** GOAL OF THE EXERCISE **
Take the line with "(216, 197) = (329, 365): red wallet -> none" and all lines after it, through the end of the records below, and repeat them exactly.

** STORED DATA **
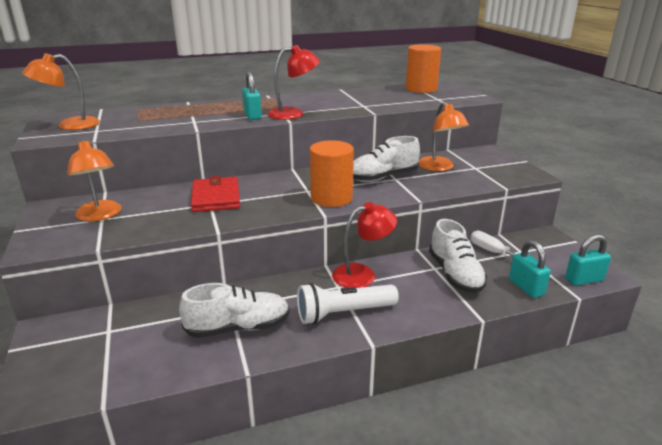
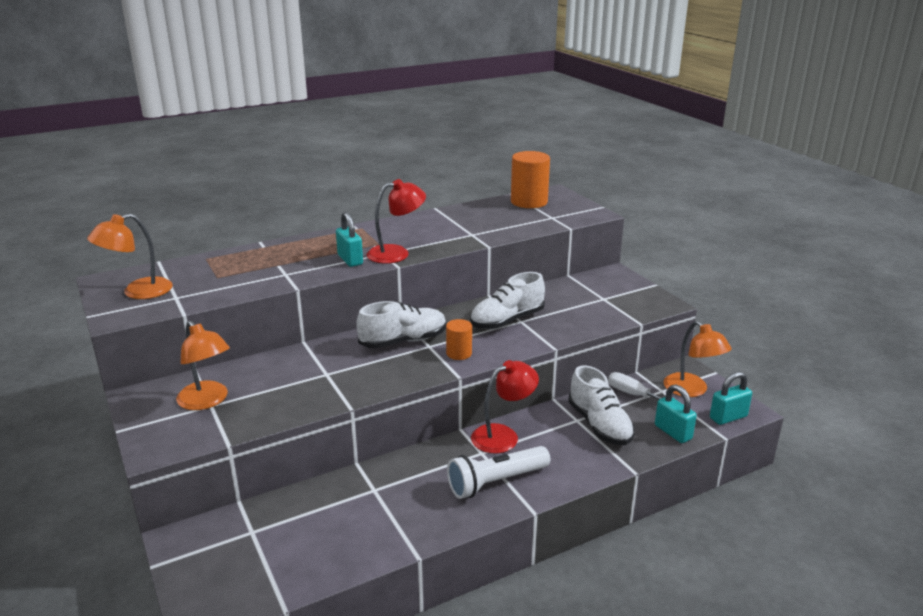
camera: 10 degrees left, 0 degrees up
(216, 197) = (329, 365): red wallet -> none
(238, 328) = (391, 511): white shoe -> white shoe (403, 341)
(331, 198) = (459, 353): orange cylinder -> orange cylinder, size x0.55
(439, 167) = (565, 301): orange lamp -> orange lamp (692, 390)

** EXPECTED ANSWER **
(216, 197) = (329, 365): red wallet -> none
(238, 328) = (391, 511): white shoe -> white shoe (403, 341)
(331, 198) = (459, 353): orange cylinder -> orange cylinder, size x0.55
(439, 167) = (565, 301): orange lamp -> orange lamp (692, 390)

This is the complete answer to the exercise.